### Supplied material
────────────────────
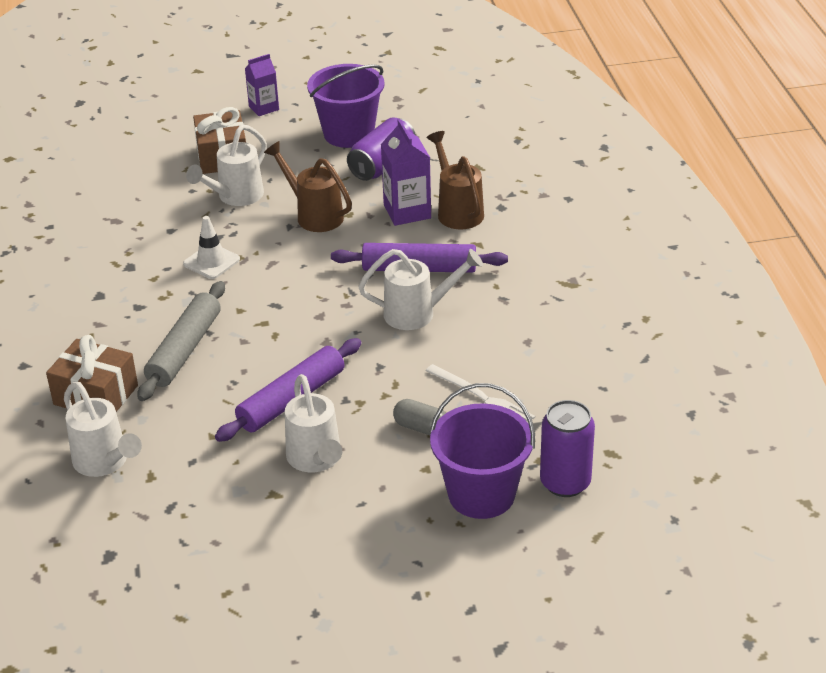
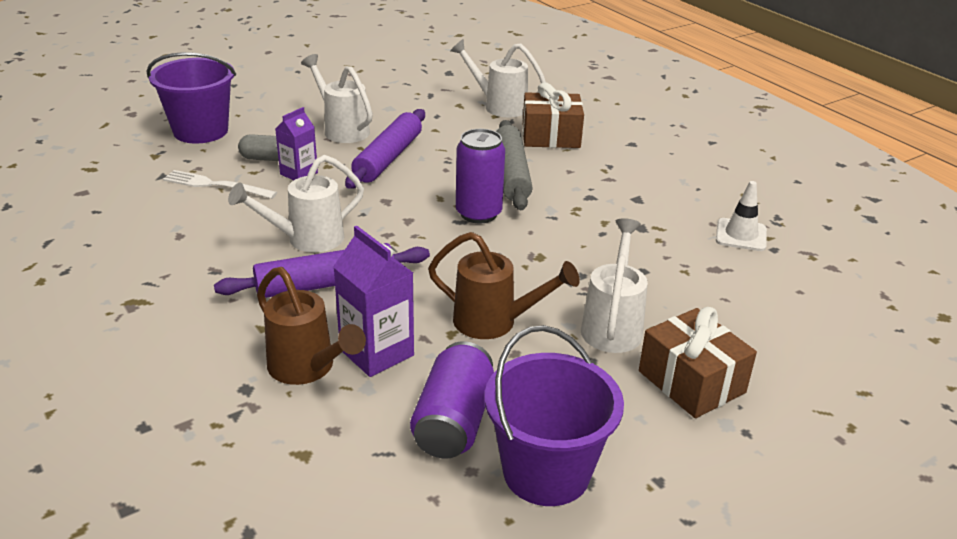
camera: 155 degrees right, 5 degrees down
(211, 262) = (563, 247): white traffic cone -> white traffic cone (741, 235)
(264, 108) = (728, 495): purple carton -> purple carton (299, 173)
(565, 482) = (131, 146): purple can -> purple can (478, 213)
────────────────────
Show each line of the material above where "purple" occurs.

(264, 108) = (728, 495): purple carton -> purple carton (299, 173)
(565, 482) = (131, 146): purple can -> purple can (478, 213)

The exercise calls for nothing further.